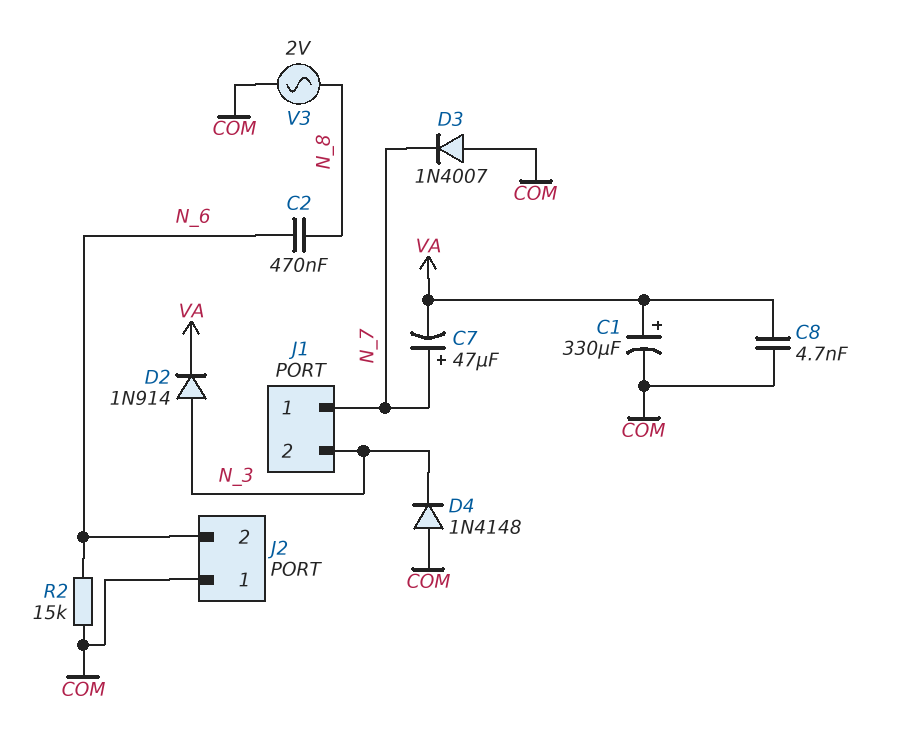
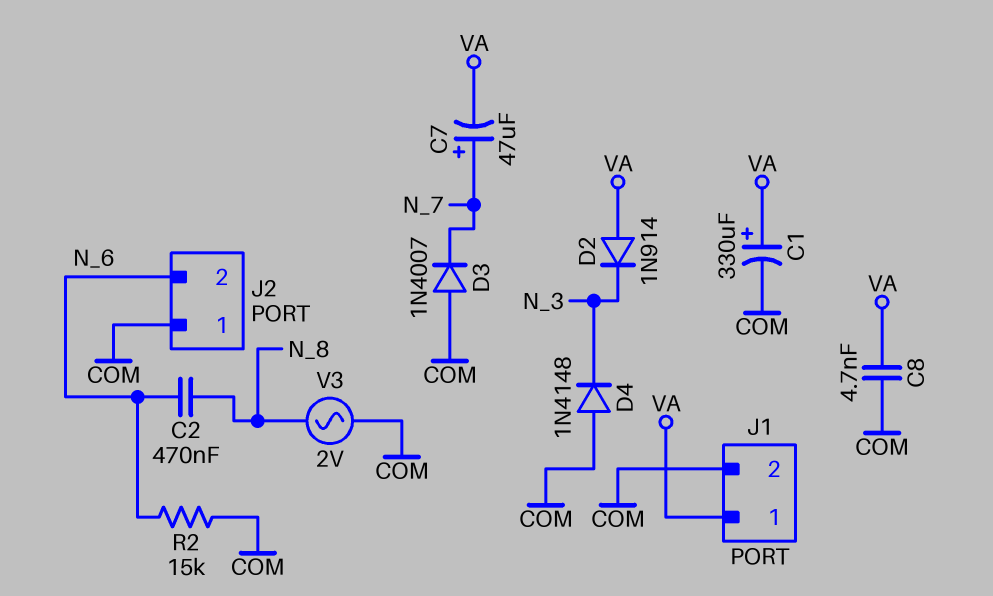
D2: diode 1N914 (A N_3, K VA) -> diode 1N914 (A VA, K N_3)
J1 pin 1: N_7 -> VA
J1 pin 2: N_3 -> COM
* * *
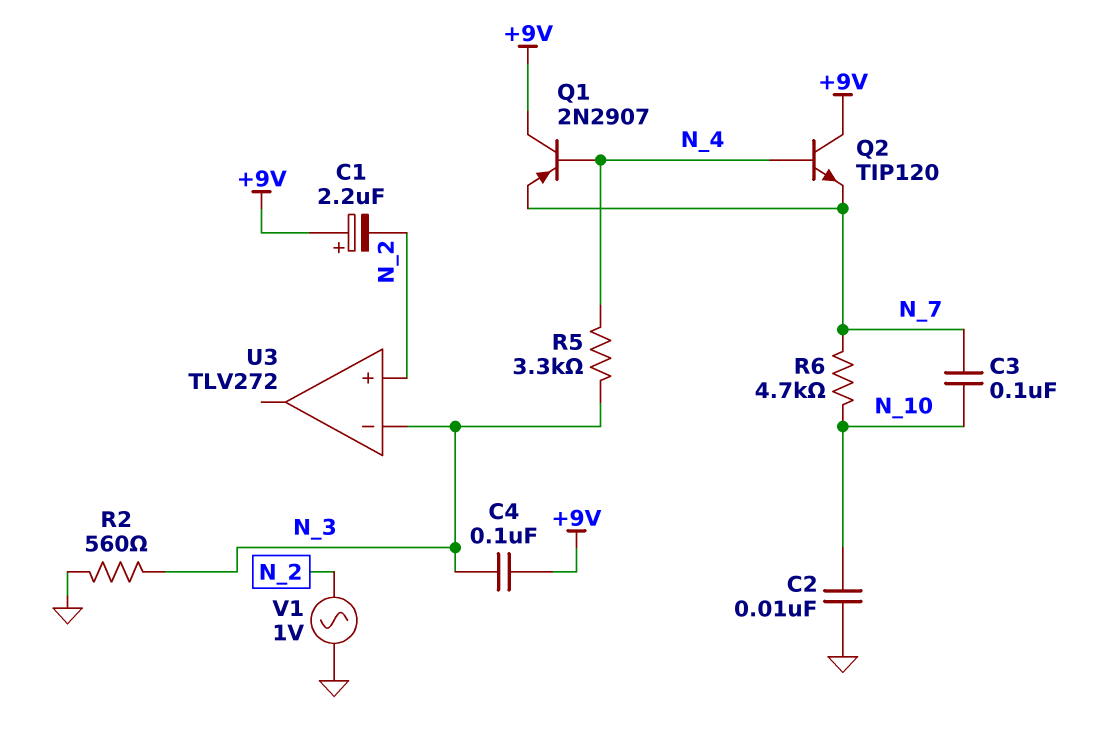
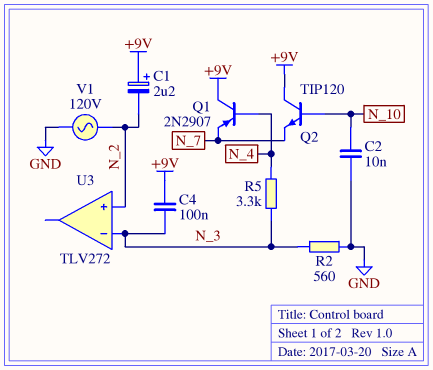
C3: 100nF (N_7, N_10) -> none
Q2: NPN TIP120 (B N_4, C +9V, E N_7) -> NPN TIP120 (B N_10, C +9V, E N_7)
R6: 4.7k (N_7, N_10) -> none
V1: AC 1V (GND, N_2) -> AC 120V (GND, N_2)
---
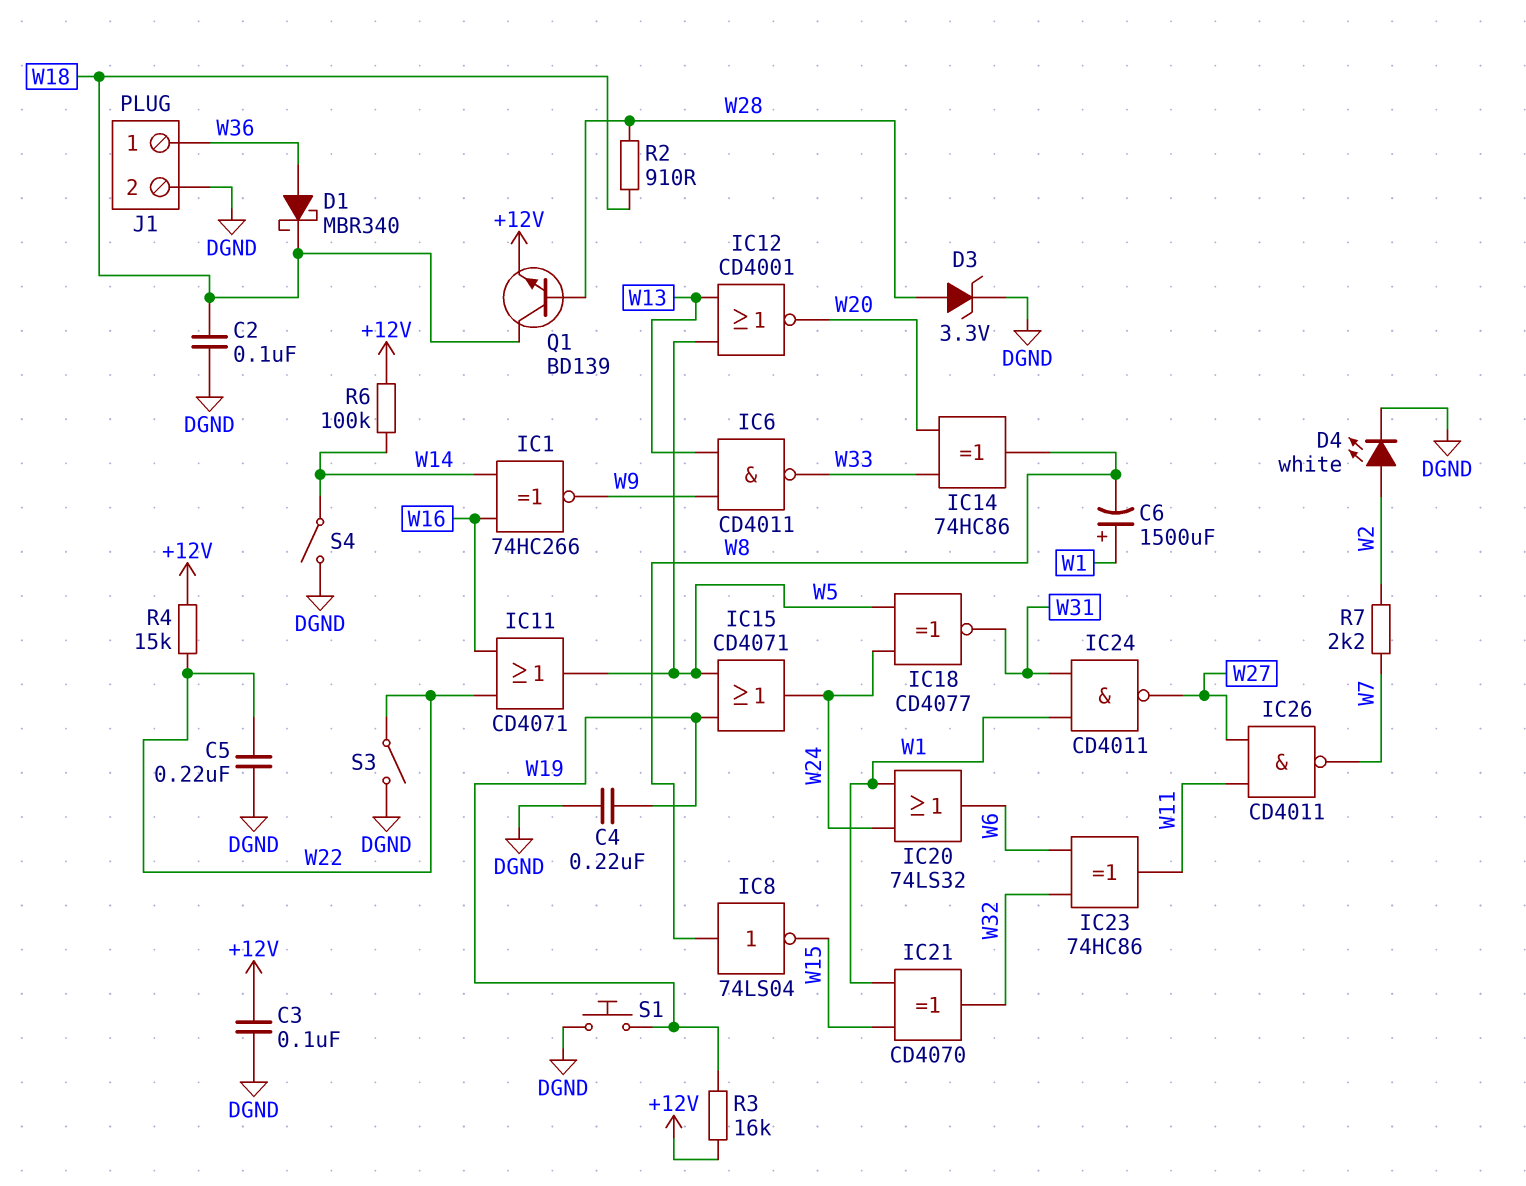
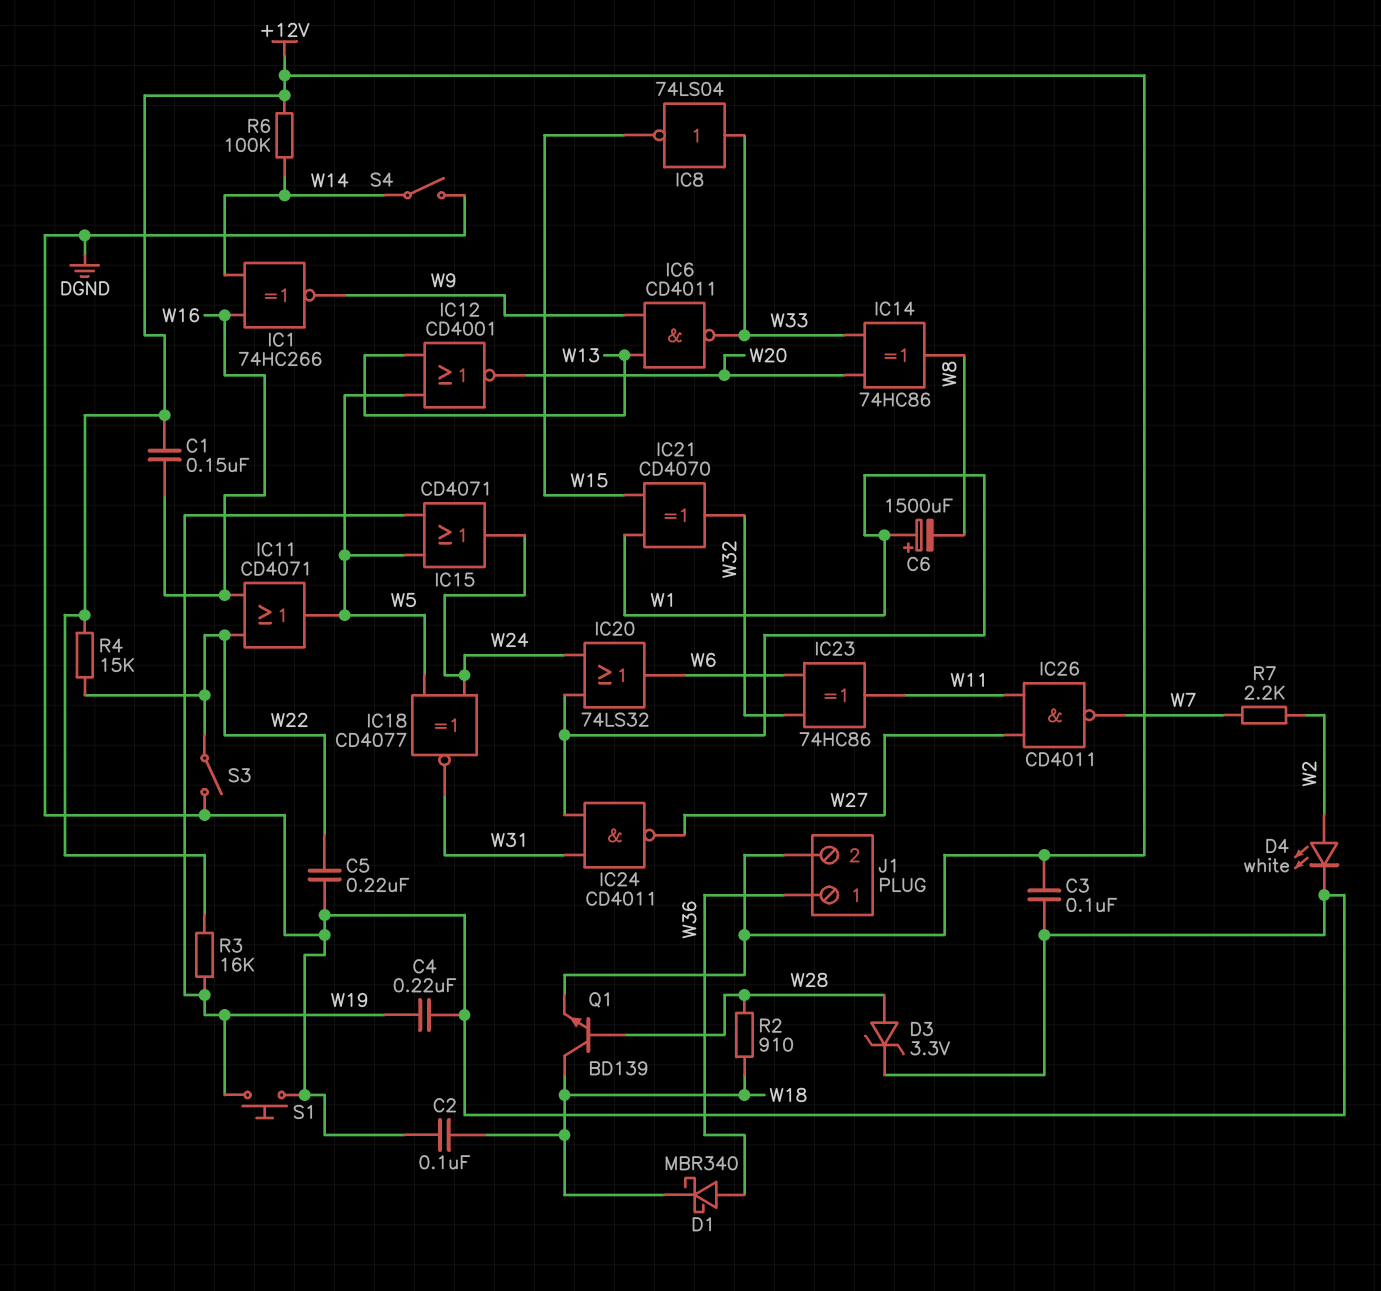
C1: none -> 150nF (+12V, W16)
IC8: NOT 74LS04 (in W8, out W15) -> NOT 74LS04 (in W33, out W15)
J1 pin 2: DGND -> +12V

> **YOUR INSTRUCTIONS**
Please, from the material above, copy only the lines from the line with "IC8: NOT 74LS04" up to and including the line with "J1 pin 2: DGND -> +12V", exactly as written.

> **COMPLETED EXERCISE**
IC8: NOT 74LS04 (in W8, out W15) -> NOT 74LS04 (in W33, out W15)
J1 pin 2: DGND -> +12V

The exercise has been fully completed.